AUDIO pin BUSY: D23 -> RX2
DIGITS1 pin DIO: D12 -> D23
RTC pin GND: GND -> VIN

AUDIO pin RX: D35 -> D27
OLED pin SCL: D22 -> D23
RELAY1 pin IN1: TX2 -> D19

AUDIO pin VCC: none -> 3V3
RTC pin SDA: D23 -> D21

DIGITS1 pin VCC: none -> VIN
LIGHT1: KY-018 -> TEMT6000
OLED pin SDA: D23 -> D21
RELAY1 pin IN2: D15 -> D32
______________________________
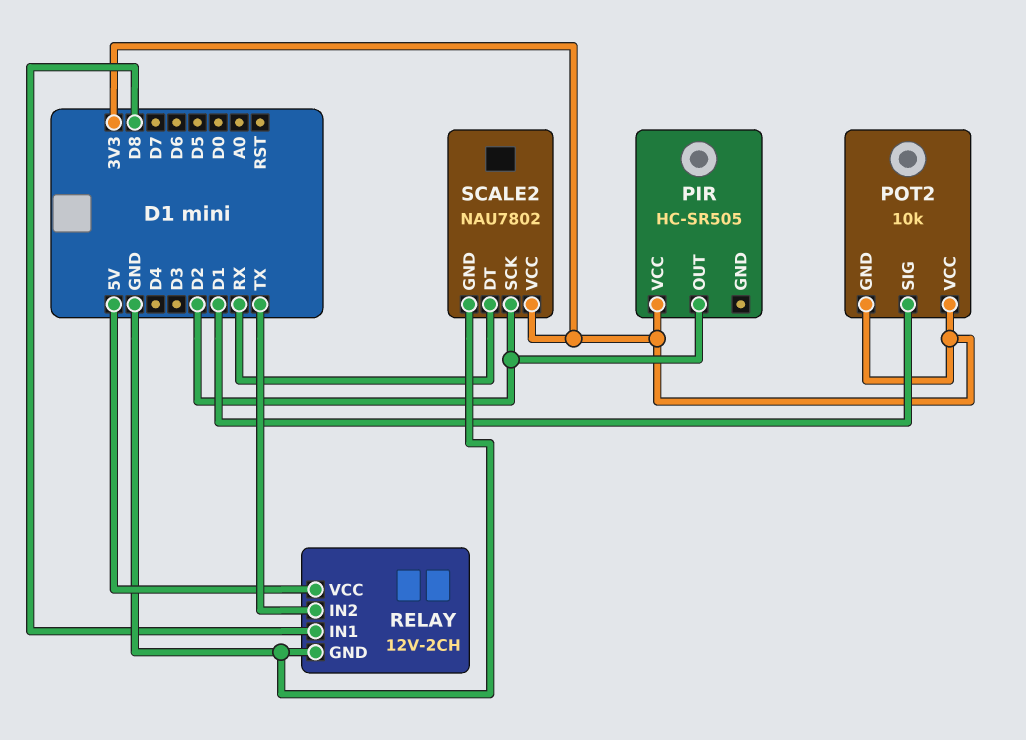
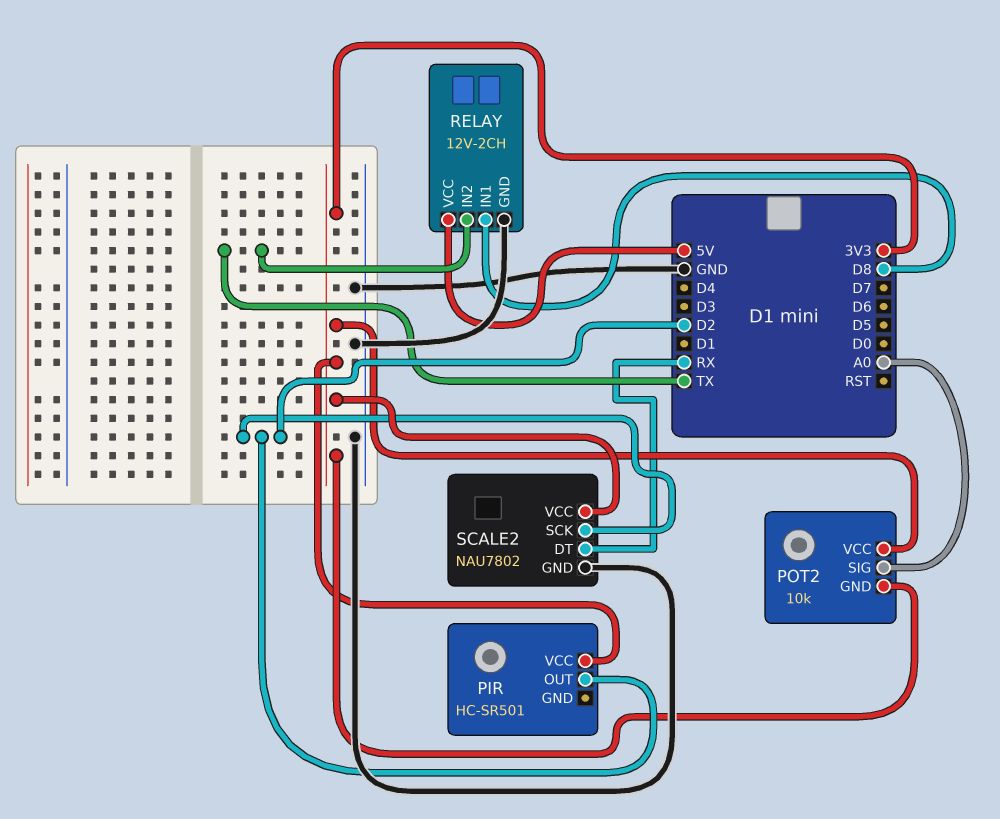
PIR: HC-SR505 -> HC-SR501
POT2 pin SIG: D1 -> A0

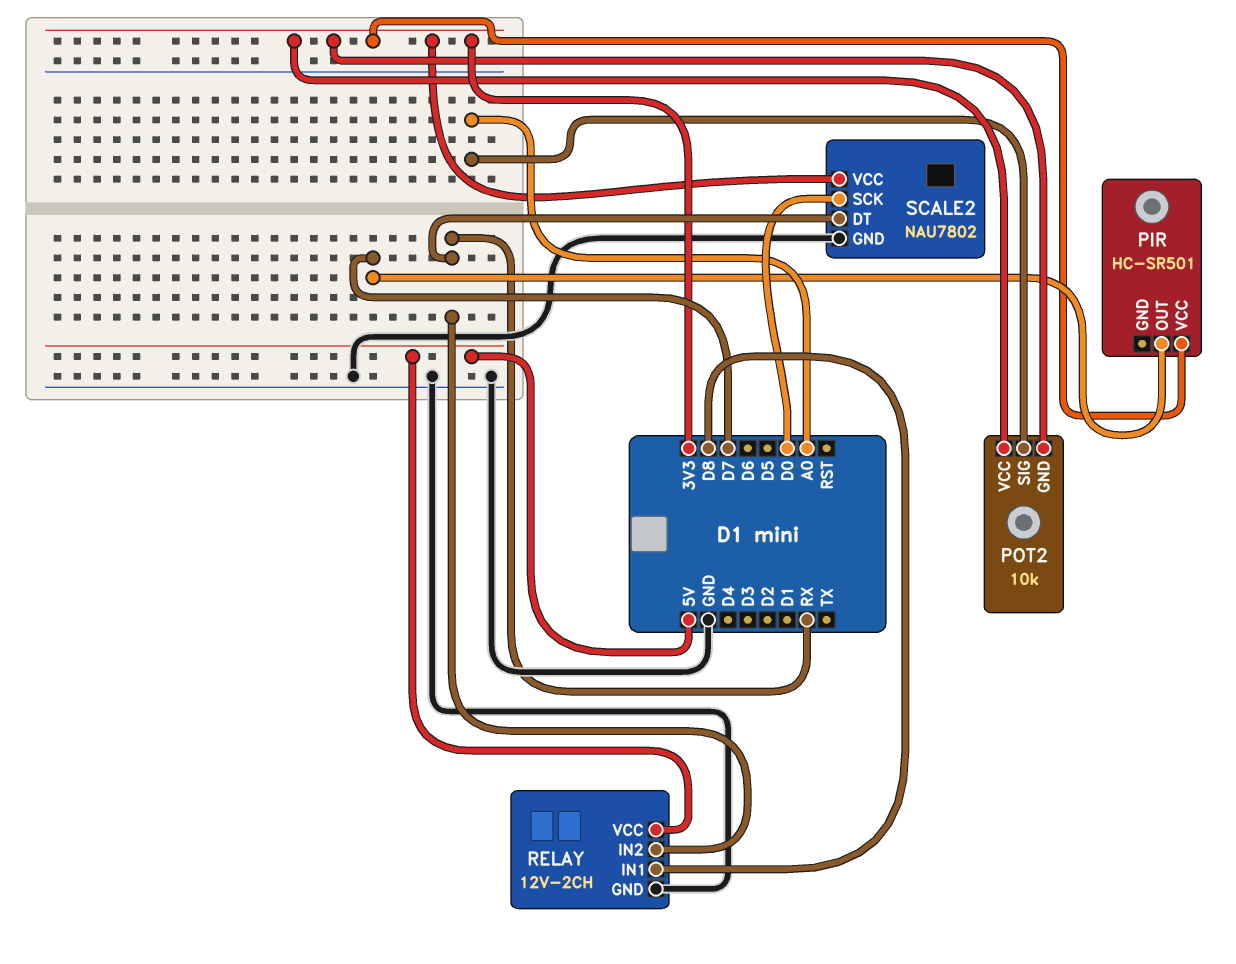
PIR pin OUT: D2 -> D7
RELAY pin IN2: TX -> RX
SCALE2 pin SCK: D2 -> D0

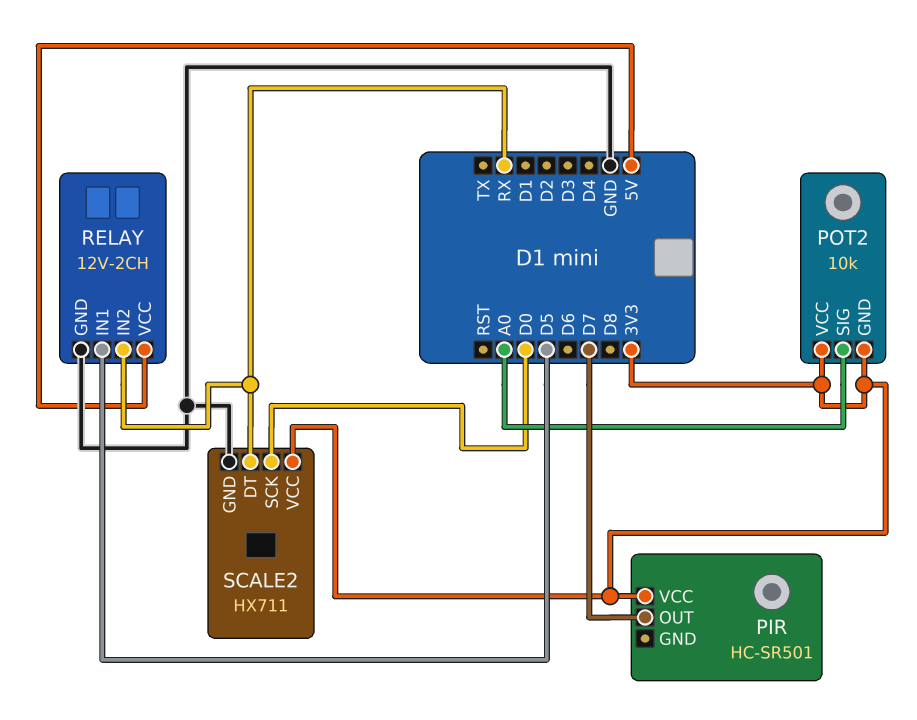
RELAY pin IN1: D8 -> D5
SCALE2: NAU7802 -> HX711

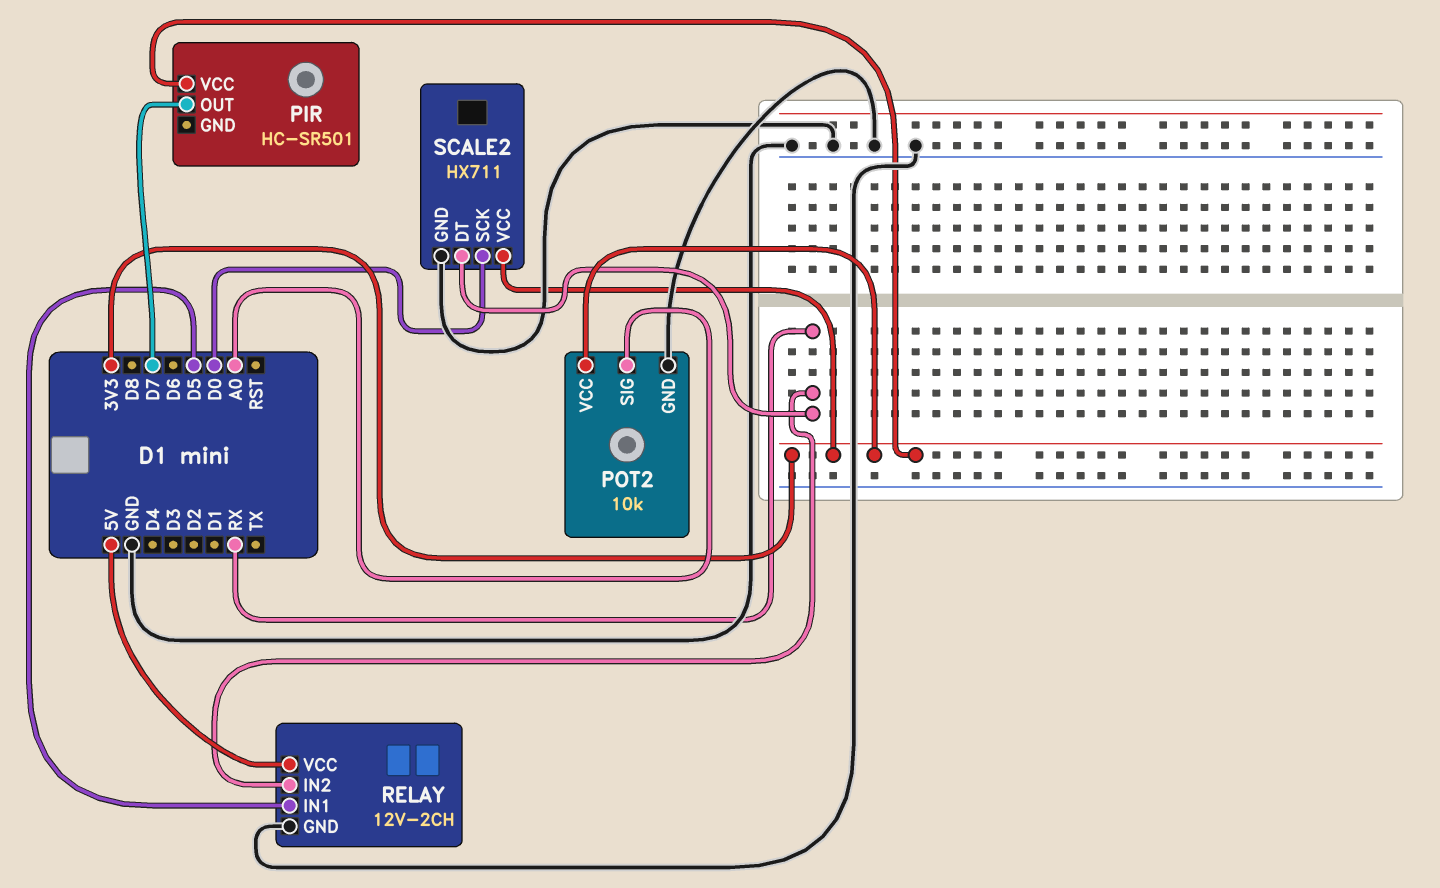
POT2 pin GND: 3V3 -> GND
______________________________
What you should do:
Copy out only the lines of the records above from the one with "OLED pin SCL: D22 -> D23" through the one with "RELAY1 pin IN2: D15 -> D32", exactly as they stand, both included.

Exercise answer:
OLED pin SCL: D22 -> D23
RELAY1 pin IN1: TX2 -> D19

AUDIO pin VCC: none -> 3V3
RTC pin SDA: D23 -> D21

DIGITS1 pin VCC: none -> VIN
LIGHT1: KY-018 -> TEMT6000
OLED pin SDA: D23 -> D21
RELAY1 pin IN2: D15 -> D32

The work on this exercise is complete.